▸ WHAT THIS TASK INVOLVES: Where the listing shows an image, skip it and output all other material unchanged.

++++ DATASET EXCERPT ++++

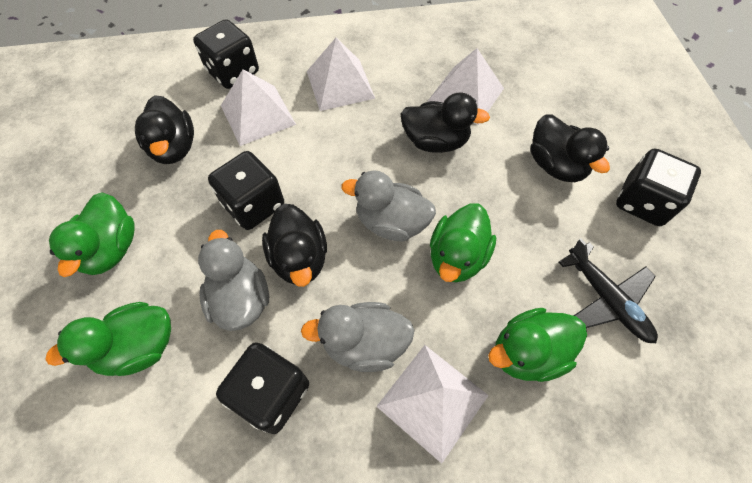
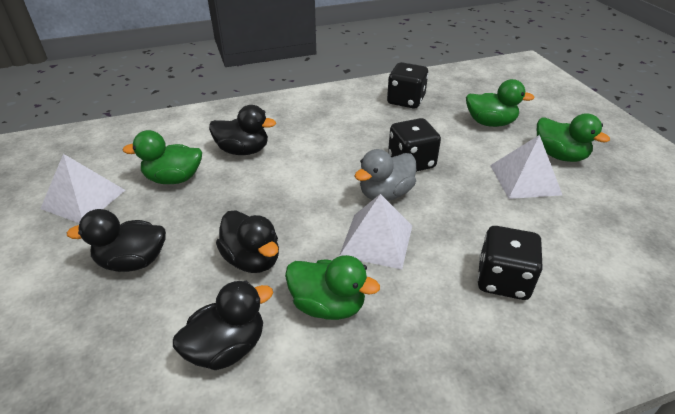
black dice: 4 -> 3
black plane: 1 -> 0
grey duck: 3 -> 1
white pyramid: 4 -> 3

++++

▸ SOLVED EXERCISE:
black dice: 4 -> 3
black plane: 1 -> 0
grey duck: 3 -> 1
white pyramid: 4 -> 3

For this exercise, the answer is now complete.